[Object state change records]

---

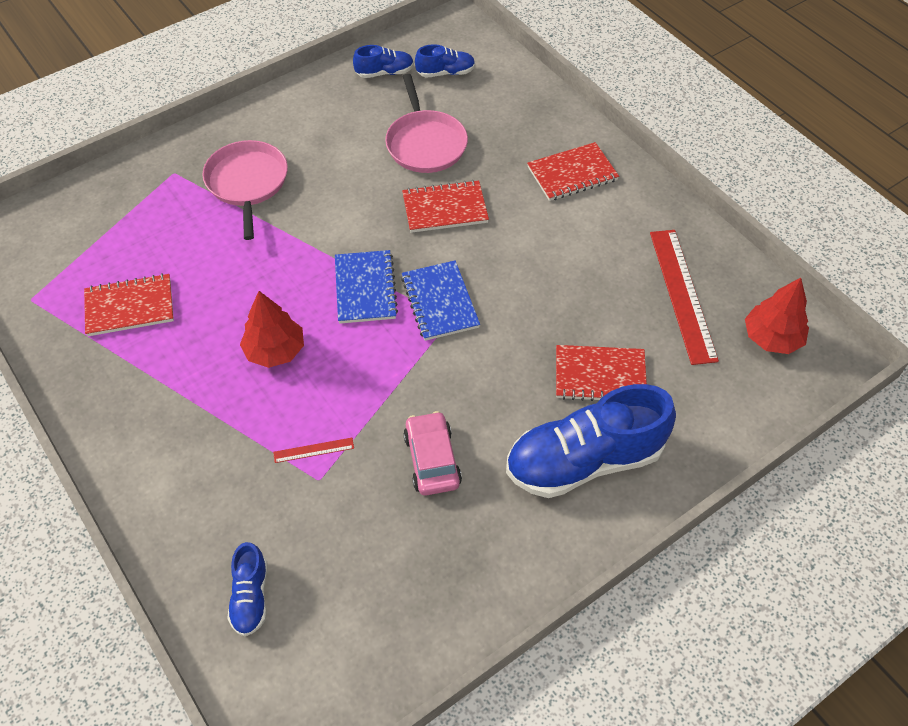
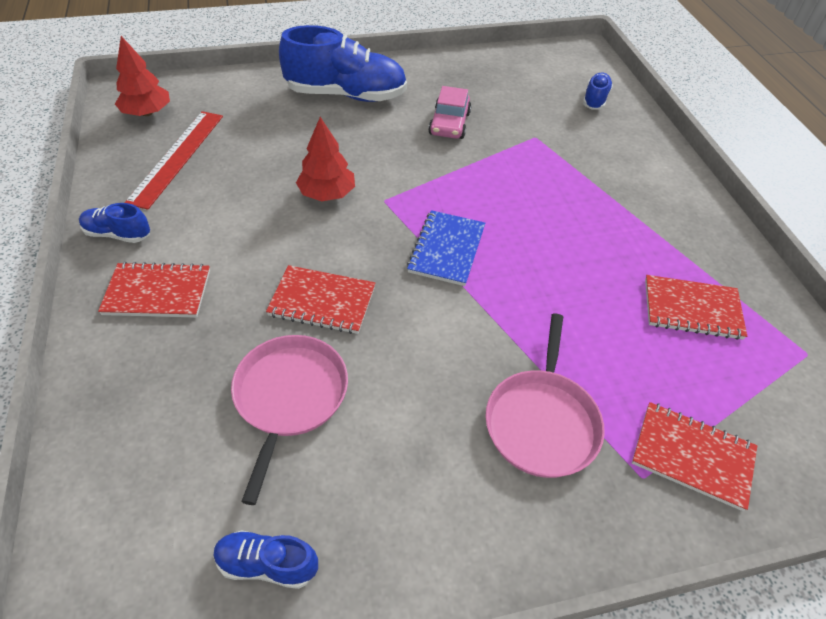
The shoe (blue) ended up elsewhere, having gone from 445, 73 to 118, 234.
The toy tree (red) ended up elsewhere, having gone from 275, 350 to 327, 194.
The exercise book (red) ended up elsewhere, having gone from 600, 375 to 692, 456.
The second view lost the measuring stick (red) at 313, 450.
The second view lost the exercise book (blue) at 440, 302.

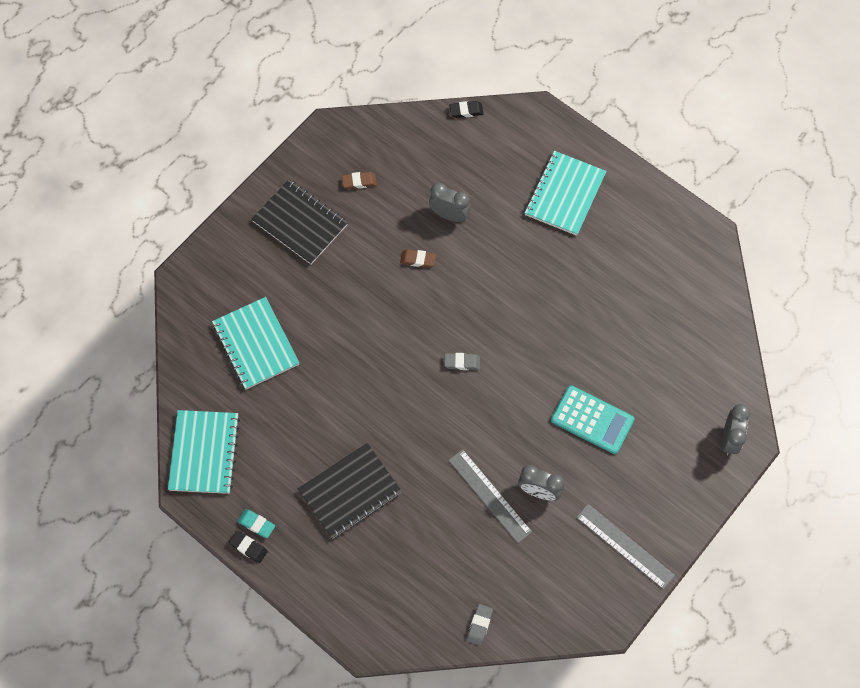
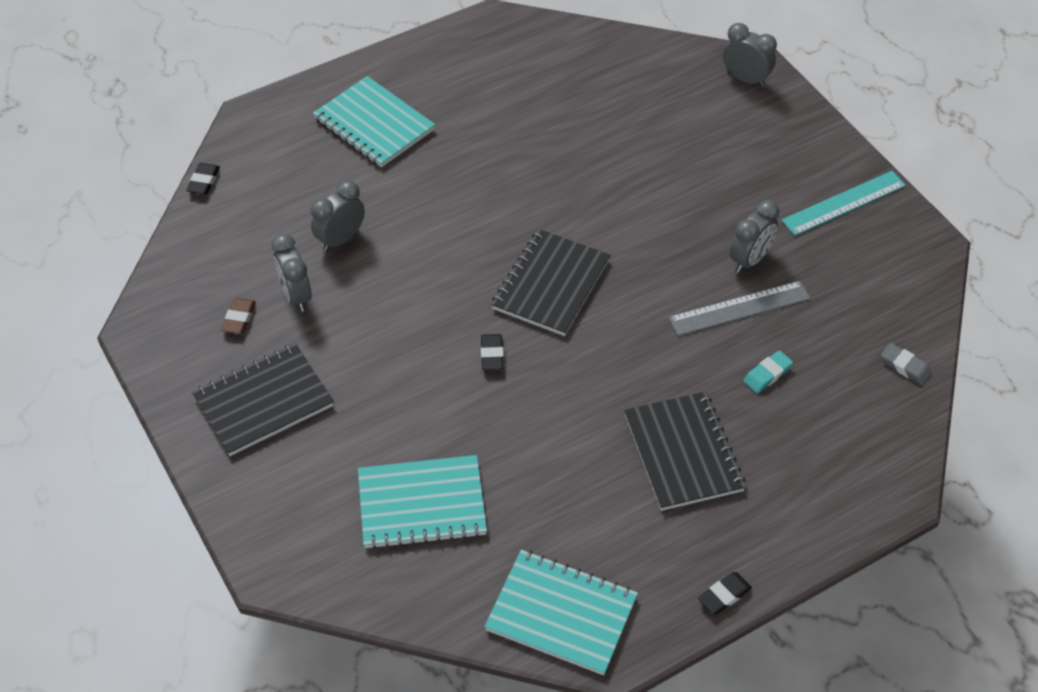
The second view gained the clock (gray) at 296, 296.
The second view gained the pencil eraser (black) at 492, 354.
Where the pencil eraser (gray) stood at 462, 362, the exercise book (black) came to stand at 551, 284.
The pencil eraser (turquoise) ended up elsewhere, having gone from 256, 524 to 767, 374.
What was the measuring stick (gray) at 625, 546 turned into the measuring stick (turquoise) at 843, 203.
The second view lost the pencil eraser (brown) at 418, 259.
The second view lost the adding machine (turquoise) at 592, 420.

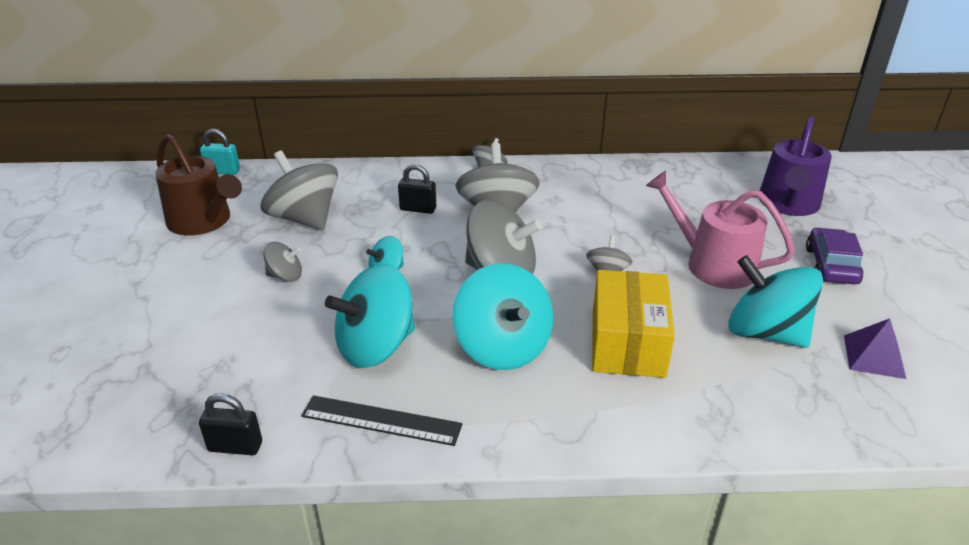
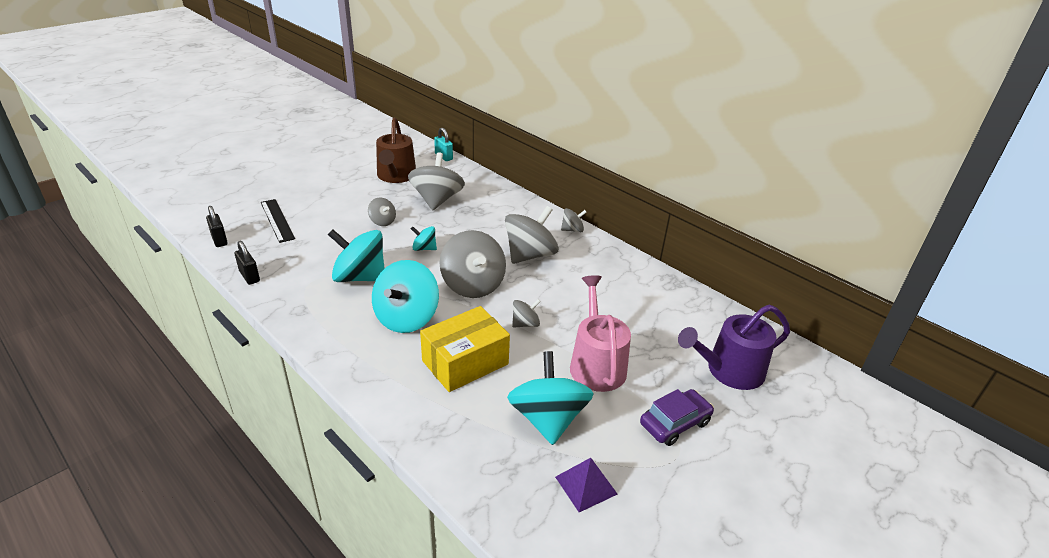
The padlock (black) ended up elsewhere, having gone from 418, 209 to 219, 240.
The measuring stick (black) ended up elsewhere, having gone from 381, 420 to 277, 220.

---

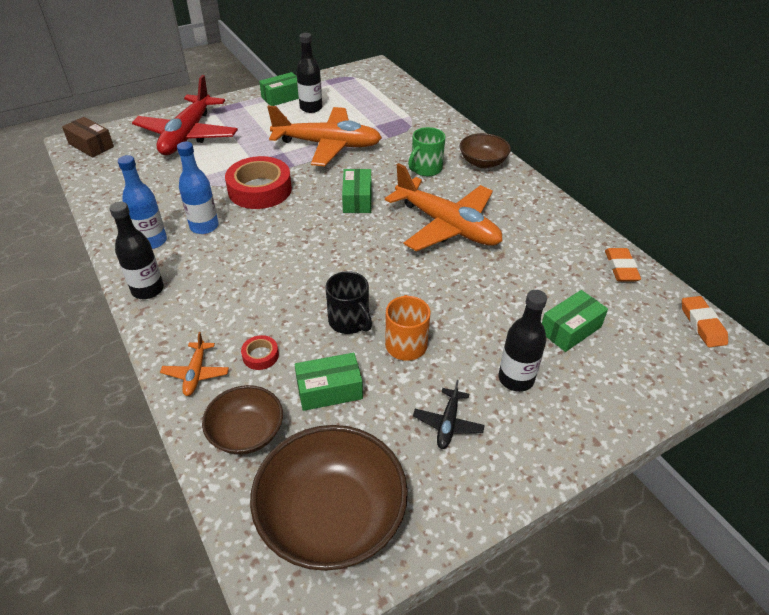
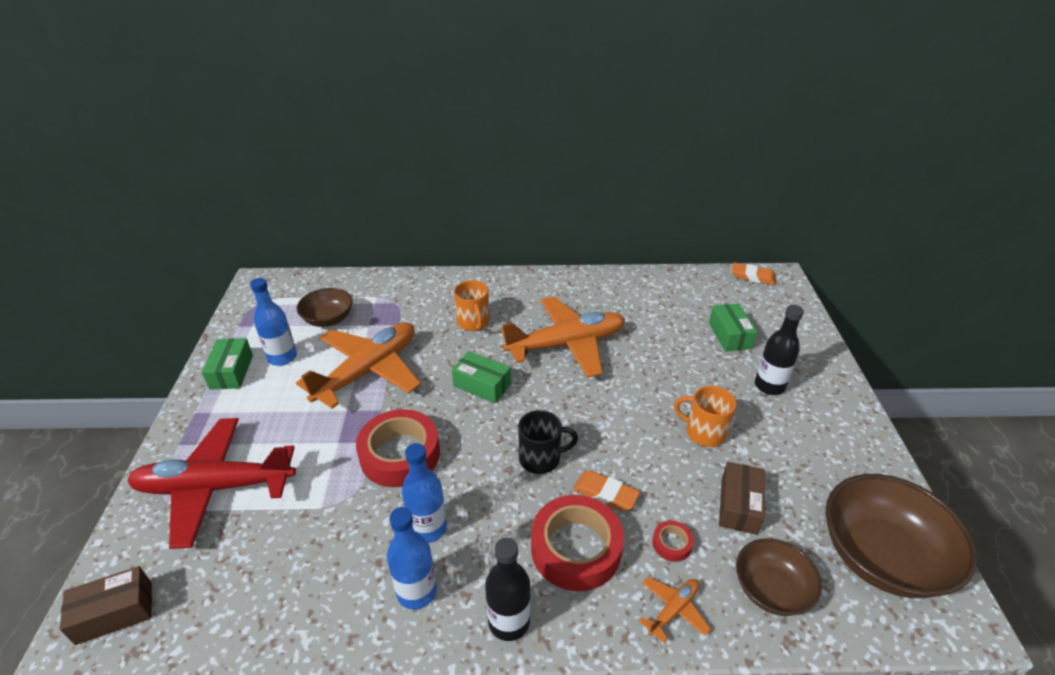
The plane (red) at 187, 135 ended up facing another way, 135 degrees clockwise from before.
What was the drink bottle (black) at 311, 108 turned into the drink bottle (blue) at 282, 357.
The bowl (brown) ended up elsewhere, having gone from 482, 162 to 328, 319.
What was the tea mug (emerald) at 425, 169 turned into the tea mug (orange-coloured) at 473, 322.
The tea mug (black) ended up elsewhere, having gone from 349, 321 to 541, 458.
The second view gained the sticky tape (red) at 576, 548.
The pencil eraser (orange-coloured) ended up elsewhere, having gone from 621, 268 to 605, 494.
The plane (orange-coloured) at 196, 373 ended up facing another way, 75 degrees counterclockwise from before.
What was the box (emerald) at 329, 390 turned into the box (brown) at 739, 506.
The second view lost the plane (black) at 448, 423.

---

Aim of the task: Pictures are to be left out. Write out only the lines above starting at the one with "The pencil eraser (turquoise)" and ending at the one with "The measuring stick (black)", both lines included, exactly.

Response area:
The pencil eraser (turquoise) ended up elsewhere, having gone from 256, 524 to 767, 374.
What was the measuring stick (gray) at 625, 546 turned into the measuring stick (turquoise) at 843, 203.
The second view lost the pencil eraser (brown) at 418, 259.
The second view lost the adding machine (turquoise) at 592, 420.

The padlock (black) ended up elsewhere, having gone from 418, 209 to 219, 240.
The measuring stick (black) ended up elsewhere, having gone from 381, 420 to 277, 220.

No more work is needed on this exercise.